***** Task inputs

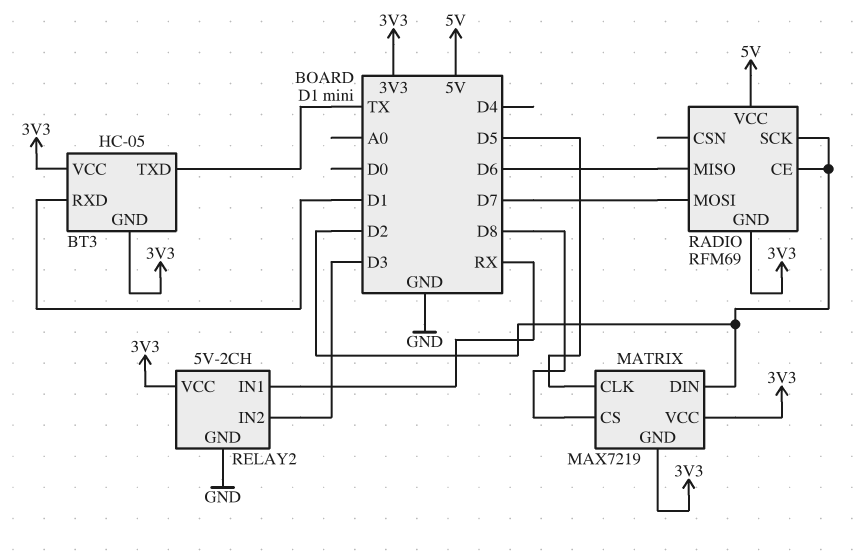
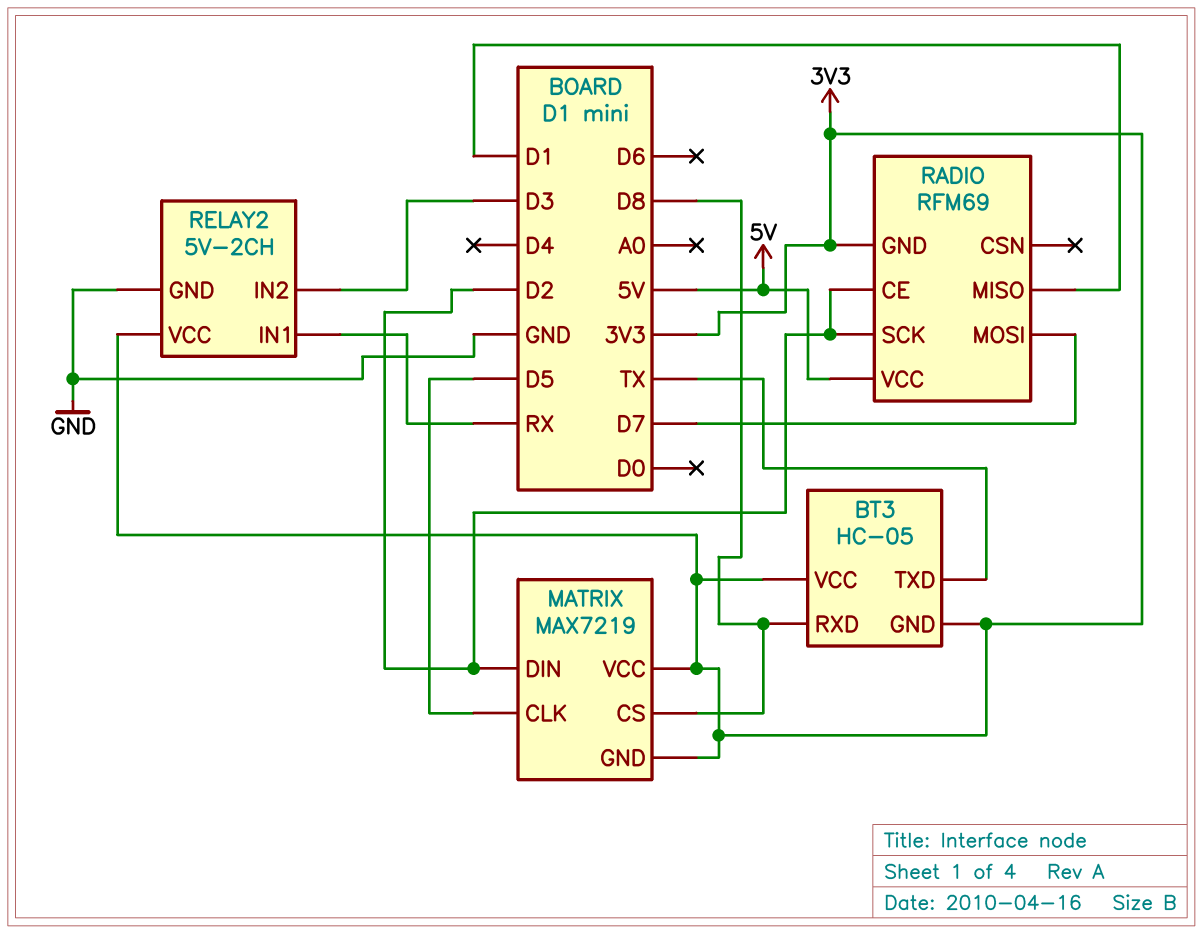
BT3 pin RXD: D1 -> D8
RADIO pin MISO: D6 -> D1

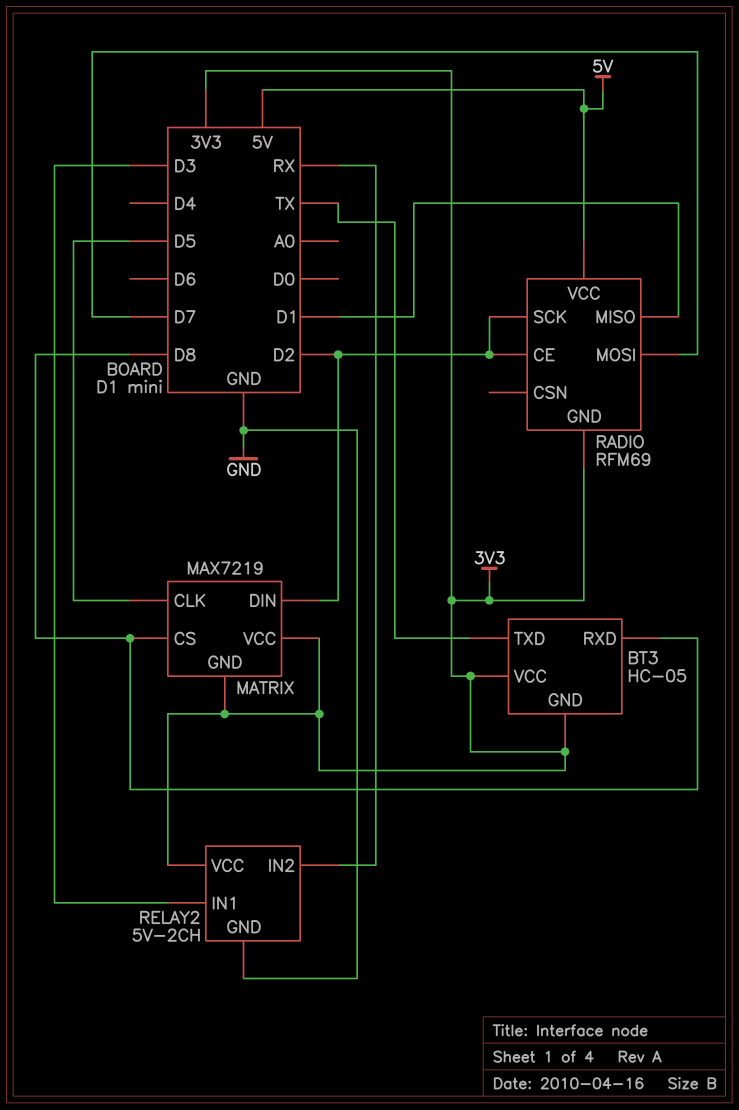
RELAY2 pin IN1: RX -> D3
RELAY2 pin IN2: D3 -> RX

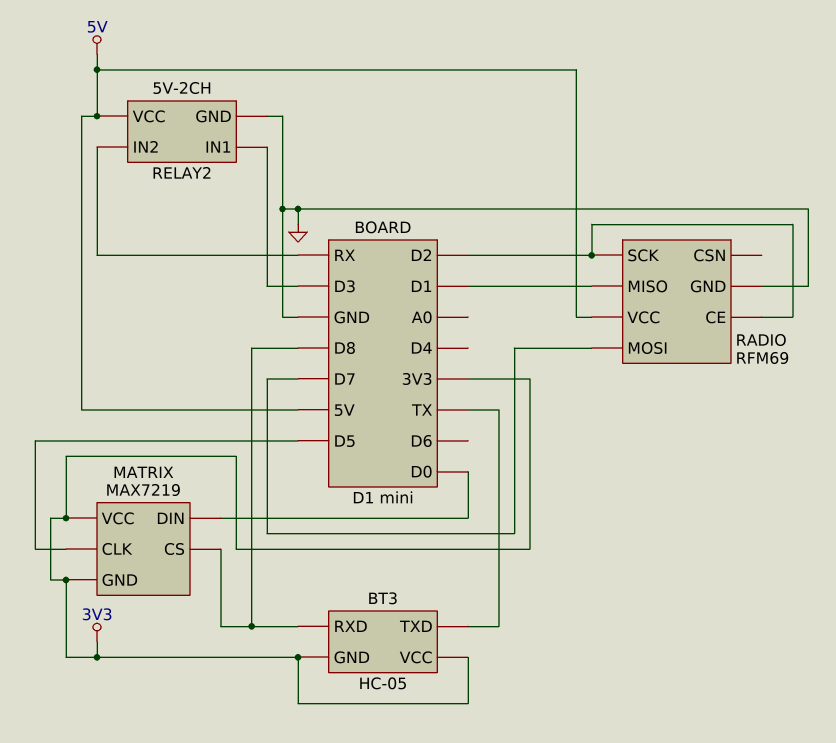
MATRIX pin DIN: D2 -> D0
RADIO pin GND: 3V3 -> GND
RELAY2 pin VCC: 3V3 -> 5V

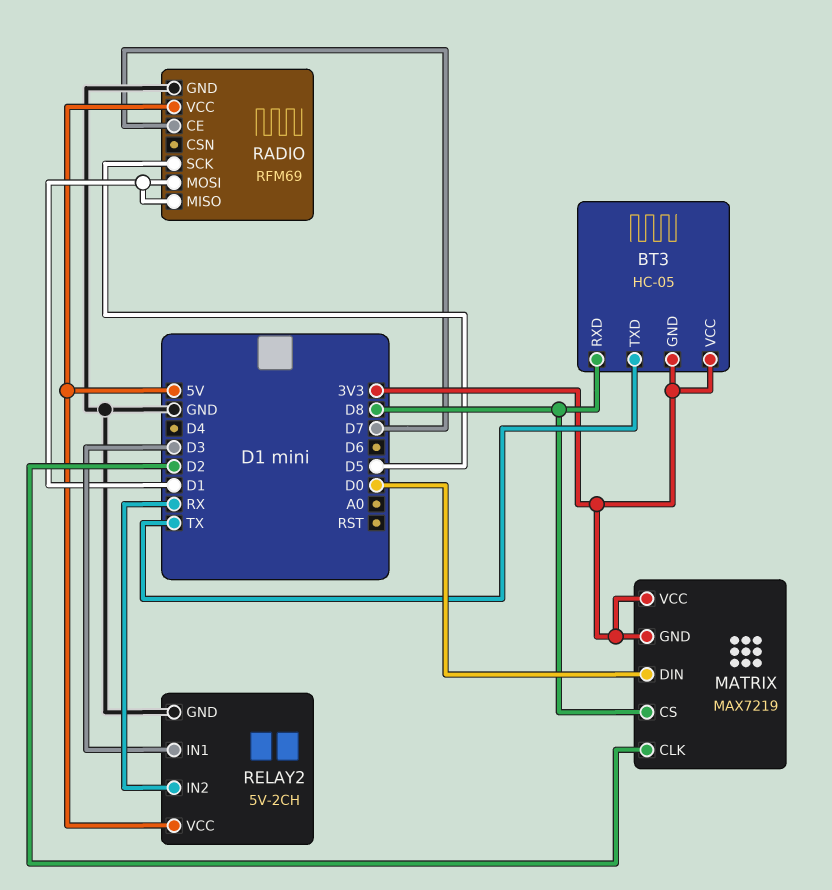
MATRIX pin CLK: D5 -> D2
RADIO pin CE: D2 -> D7
RADIO pin MOSI: D7 -> D1
RADIO pin SCK: D2 -> D5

**********

Task to complete:
The string "RADIO" shows up in some lines of the listing. Copy each such line.

Solved exercise:
RADIO pin MISO: D6 -> D1
RADIO pin GND: 3V3 -> GND
RADIO pin CE: D2 -> D7
RADIO pin MOSI: D7 -> D1
RADIO pin SCK: D2 -> D5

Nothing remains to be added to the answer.